▶ REQUIREMENTS: Recast the lines from the one containing "yellow hexagon at" up to and including the one containing "red triangle: moved 2 px left" as a Markdown table with the columns Row and Line, numbering each row and skipping blank lines. Leave the pictures out of the table.

▶ ENTRIES PROVIDED:
◇ ◇ ◇ ◇

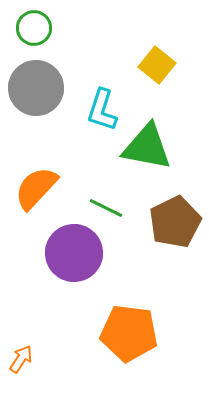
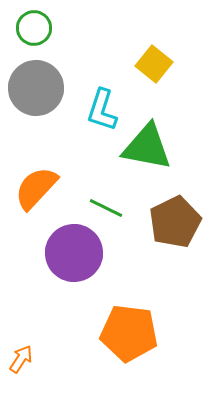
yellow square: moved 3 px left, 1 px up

◇ ◇ ◇ ◇

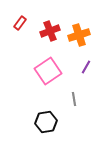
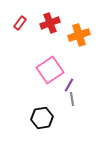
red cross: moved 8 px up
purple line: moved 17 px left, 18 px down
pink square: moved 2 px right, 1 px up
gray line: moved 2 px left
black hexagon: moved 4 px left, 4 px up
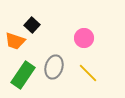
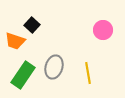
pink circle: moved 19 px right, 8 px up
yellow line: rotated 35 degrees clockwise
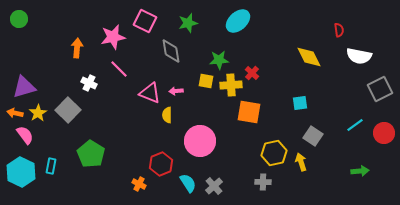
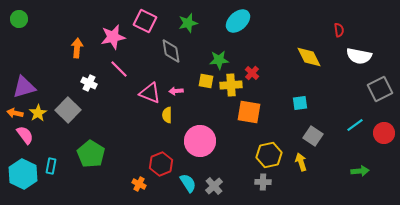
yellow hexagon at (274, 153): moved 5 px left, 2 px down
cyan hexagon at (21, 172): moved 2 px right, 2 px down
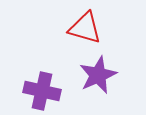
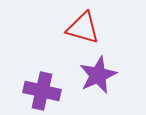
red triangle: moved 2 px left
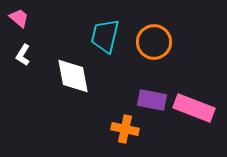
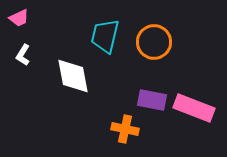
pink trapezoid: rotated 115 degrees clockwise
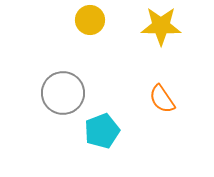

◇ ◇ ◇ ◇

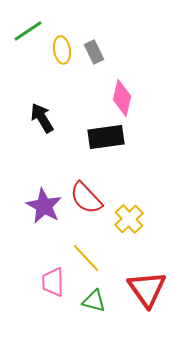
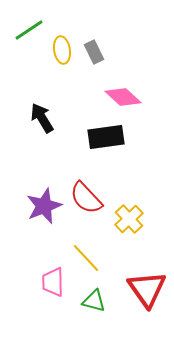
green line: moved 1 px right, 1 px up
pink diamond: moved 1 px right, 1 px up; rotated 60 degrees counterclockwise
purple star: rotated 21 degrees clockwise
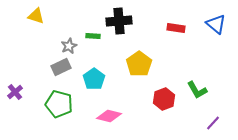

◇ ◇ ◇ ◇

▶ RESULT OF THIS EXERCISE:
| Row | Line |
|---|---|
| 1 | yellow hexagon at (274, 153): moved 5 px left, 2 px down |
| 2 | cyan hexagon at (21, 172): moved 2 px right, 2 px down |
| 3 | red triangle: moved 2 px left |